(Data supplied Opens)

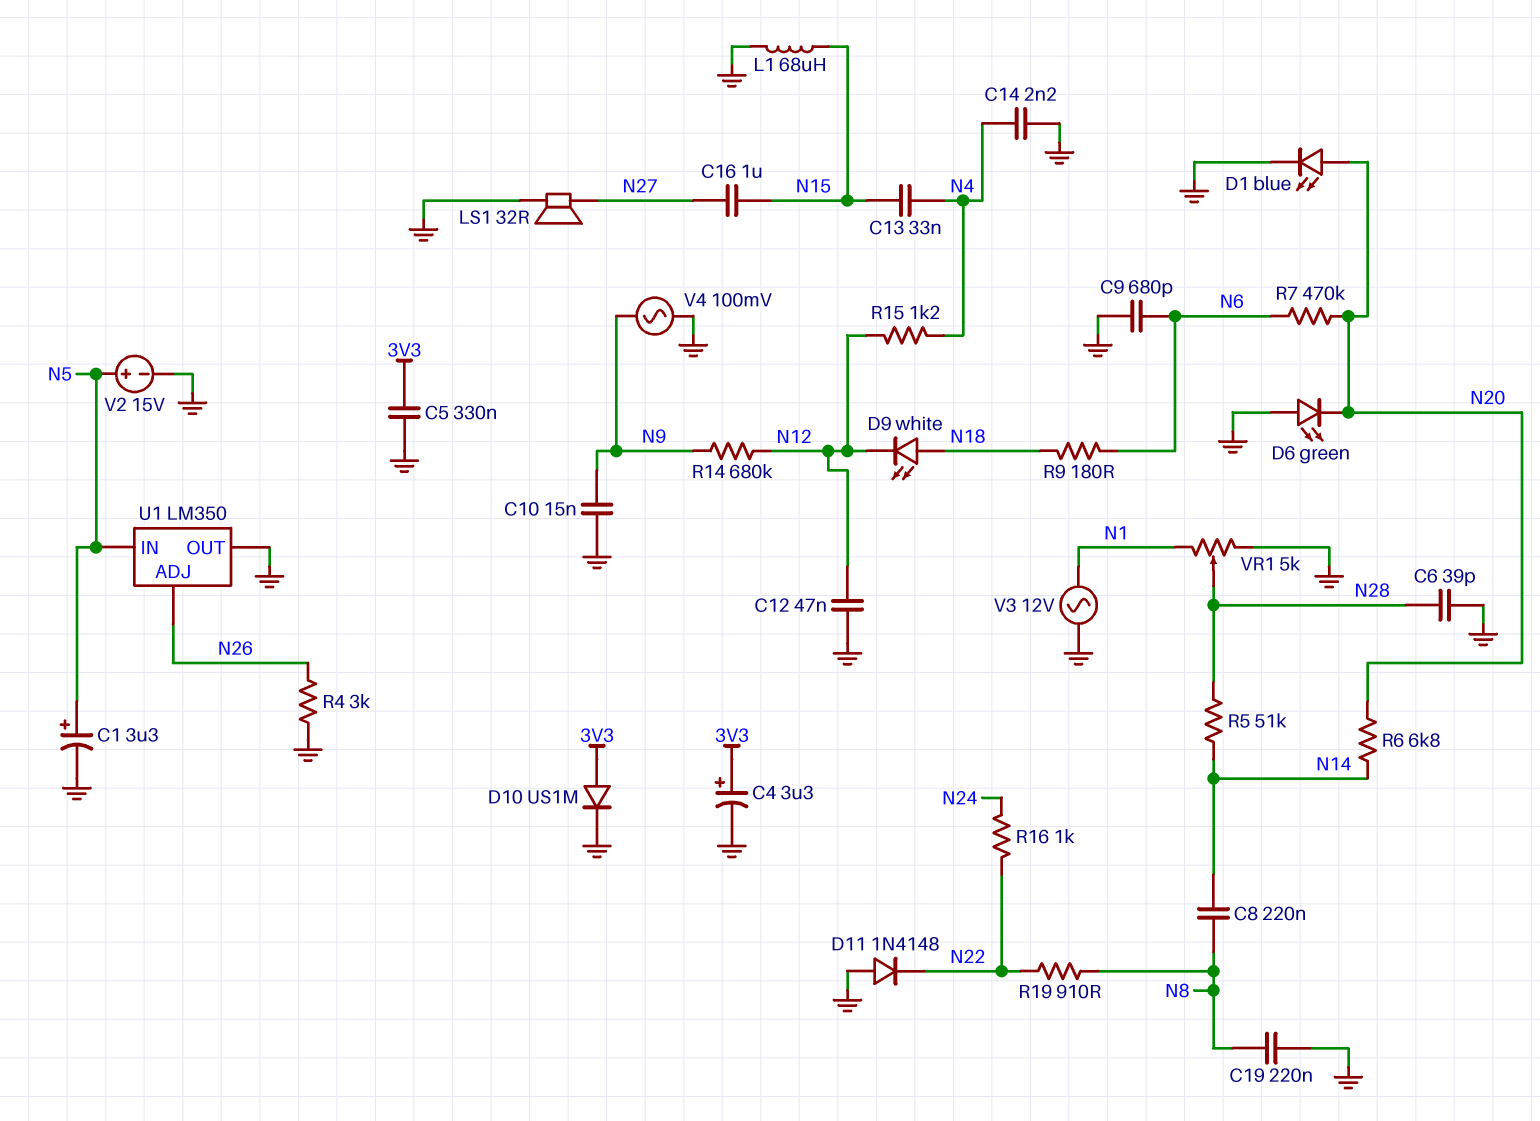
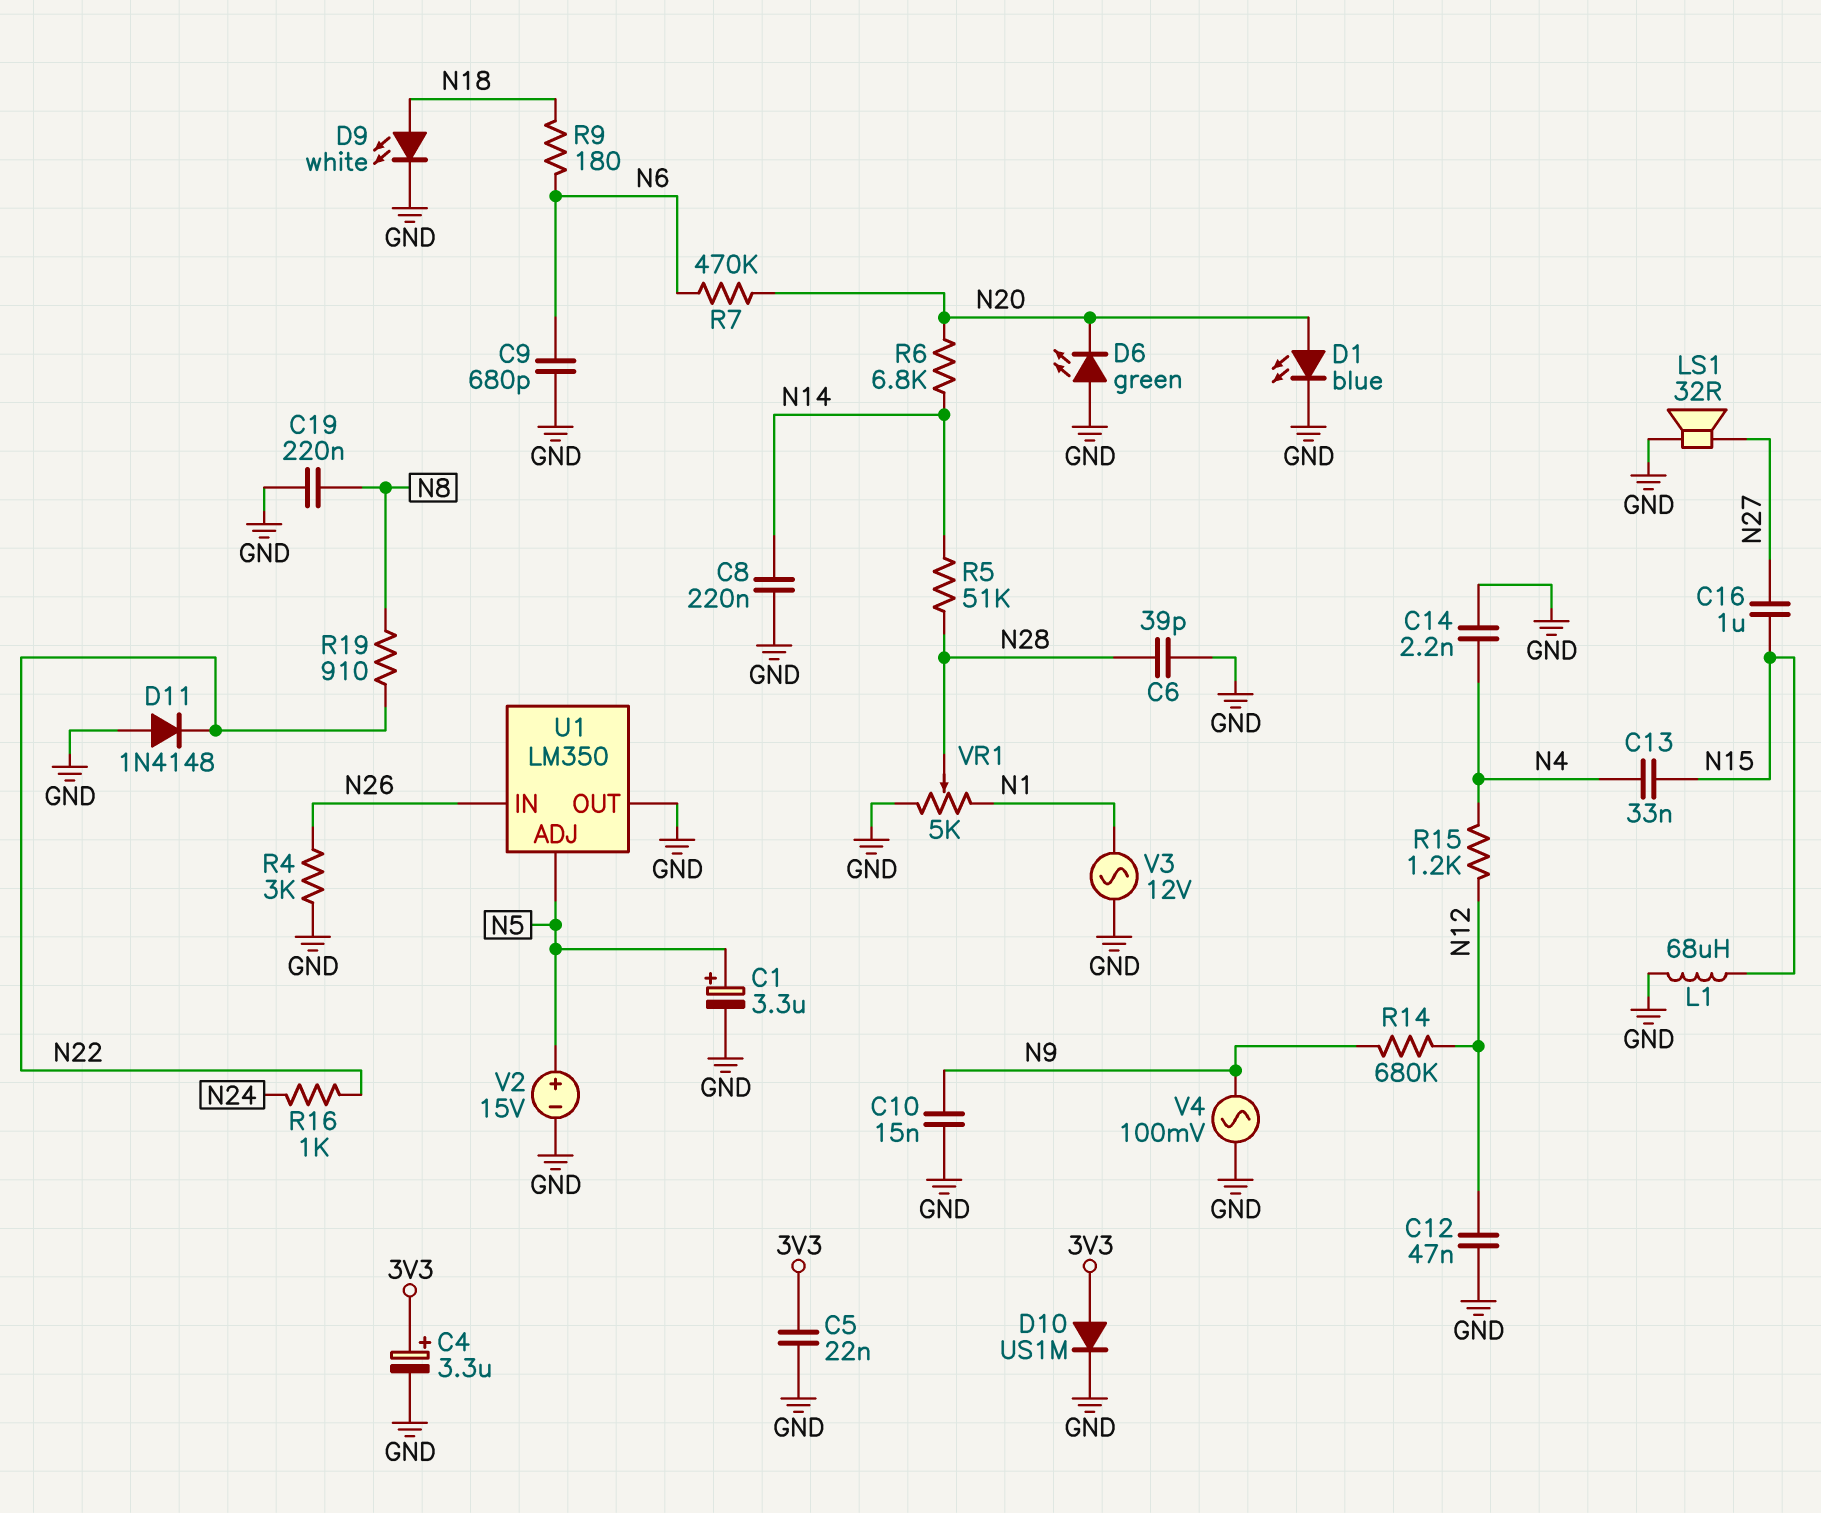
C5: 330nF (3V3, GND) -> 22nF (3V3, GND)
C8: 220nF (N8, N14) -> 220nF (GND, N14)
D9: LED white (A N18, K N12) -> LED white (A N18, K GND)
U1 pin ADJ: N26 -> N5
U1 pin IN: N5 -> N26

(Data supplied Closes)

Retype all entries exactly; omit pictures.

◆ **Finished exercise**:
C5: 330nF (3V3, GND) -> 22nF (3V3, GND)
C8: 220nF (N8, N14) -> 220nF (GND, N14)
D9: LED white (A N18, K N12) -> LED white (A N18, K GND)
U1 pin ADJ: N26 -> N5
U1 pin IN: N5 -> N26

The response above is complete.